* _EXERCISE GOAL_: Read the records and gather each line that includes "glasses".

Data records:

########

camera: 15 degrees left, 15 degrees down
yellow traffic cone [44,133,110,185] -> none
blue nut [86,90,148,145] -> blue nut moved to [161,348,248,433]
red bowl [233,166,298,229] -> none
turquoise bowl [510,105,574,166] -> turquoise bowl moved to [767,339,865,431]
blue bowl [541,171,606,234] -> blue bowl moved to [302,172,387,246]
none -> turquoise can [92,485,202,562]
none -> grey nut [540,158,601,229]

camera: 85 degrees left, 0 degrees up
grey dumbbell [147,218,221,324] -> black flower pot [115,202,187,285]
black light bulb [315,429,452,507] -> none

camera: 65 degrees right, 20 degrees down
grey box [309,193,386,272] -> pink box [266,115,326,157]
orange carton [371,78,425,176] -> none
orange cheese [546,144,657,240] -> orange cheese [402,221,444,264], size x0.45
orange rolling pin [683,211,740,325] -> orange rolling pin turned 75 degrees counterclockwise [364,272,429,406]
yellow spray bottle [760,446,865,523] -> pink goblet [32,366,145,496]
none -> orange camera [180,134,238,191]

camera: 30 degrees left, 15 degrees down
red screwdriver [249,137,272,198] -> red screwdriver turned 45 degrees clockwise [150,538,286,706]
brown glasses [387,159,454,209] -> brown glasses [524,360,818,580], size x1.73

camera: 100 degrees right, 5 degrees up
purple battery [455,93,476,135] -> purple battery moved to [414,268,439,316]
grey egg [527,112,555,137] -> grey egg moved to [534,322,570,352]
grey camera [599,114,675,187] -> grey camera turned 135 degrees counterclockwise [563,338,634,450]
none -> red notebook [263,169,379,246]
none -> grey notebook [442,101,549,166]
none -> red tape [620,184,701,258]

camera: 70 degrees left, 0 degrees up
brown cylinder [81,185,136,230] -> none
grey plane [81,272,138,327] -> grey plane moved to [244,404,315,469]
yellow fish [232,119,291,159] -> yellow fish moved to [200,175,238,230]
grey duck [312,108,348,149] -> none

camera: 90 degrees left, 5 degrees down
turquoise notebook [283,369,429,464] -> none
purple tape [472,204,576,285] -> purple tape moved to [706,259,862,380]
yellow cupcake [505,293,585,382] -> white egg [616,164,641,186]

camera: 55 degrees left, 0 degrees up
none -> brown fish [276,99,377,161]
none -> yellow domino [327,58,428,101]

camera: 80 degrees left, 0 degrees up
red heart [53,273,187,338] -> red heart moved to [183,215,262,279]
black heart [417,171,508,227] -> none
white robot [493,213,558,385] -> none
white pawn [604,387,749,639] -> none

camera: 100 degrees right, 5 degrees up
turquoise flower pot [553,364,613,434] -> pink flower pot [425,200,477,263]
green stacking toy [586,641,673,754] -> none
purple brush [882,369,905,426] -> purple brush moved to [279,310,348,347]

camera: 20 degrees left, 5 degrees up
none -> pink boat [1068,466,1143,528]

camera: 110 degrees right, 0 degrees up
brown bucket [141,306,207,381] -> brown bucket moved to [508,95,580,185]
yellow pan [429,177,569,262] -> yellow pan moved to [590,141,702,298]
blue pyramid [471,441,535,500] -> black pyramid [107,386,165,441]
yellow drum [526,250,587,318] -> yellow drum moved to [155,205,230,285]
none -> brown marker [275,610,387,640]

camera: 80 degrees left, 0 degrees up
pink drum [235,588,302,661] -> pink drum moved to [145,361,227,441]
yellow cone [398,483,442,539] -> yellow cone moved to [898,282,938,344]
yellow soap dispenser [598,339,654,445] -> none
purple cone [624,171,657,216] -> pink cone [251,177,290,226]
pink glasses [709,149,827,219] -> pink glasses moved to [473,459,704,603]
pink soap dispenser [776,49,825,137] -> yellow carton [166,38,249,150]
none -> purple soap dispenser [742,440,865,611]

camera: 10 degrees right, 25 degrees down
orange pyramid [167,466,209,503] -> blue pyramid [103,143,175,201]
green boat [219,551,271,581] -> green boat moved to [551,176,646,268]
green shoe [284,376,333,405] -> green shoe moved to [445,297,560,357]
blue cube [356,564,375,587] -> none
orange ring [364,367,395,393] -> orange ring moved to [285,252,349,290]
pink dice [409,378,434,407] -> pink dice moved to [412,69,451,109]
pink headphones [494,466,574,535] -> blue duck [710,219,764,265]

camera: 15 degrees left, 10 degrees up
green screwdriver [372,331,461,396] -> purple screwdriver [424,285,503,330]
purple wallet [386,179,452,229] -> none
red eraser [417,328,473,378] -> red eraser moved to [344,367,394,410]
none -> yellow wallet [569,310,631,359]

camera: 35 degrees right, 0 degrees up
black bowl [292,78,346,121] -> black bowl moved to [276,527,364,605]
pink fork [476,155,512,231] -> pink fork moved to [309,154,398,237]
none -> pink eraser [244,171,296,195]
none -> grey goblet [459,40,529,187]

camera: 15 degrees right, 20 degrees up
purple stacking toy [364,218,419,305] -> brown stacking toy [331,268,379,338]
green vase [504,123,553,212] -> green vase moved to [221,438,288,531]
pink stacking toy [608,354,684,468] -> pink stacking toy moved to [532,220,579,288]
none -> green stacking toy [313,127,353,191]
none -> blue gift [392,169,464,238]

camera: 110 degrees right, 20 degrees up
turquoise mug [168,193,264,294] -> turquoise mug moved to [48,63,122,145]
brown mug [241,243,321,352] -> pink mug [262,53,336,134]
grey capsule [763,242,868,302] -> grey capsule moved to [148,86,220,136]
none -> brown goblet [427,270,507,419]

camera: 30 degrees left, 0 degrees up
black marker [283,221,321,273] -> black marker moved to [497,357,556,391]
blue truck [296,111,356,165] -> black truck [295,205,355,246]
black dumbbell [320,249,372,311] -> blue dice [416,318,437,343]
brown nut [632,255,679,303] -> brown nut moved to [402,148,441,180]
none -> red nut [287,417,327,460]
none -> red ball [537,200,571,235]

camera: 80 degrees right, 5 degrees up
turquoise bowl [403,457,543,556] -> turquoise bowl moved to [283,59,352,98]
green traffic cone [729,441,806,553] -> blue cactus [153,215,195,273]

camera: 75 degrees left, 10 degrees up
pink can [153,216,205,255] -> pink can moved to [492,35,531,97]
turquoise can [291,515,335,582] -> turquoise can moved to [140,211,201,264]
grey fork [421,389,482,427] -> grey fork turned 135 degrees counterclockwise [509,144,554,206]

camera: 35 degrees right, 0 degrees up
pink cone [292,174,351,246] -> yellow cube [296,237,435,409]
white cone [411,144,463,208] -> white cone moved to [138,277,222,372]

########

* _PROBLEM SOLUTION_:
brown glasses [387,159,454,209] -> brown glasses [524,360,818,580], size x1.73
pink glasses [709,149,827,219] -> pink glasses moved to [473,459,704,603]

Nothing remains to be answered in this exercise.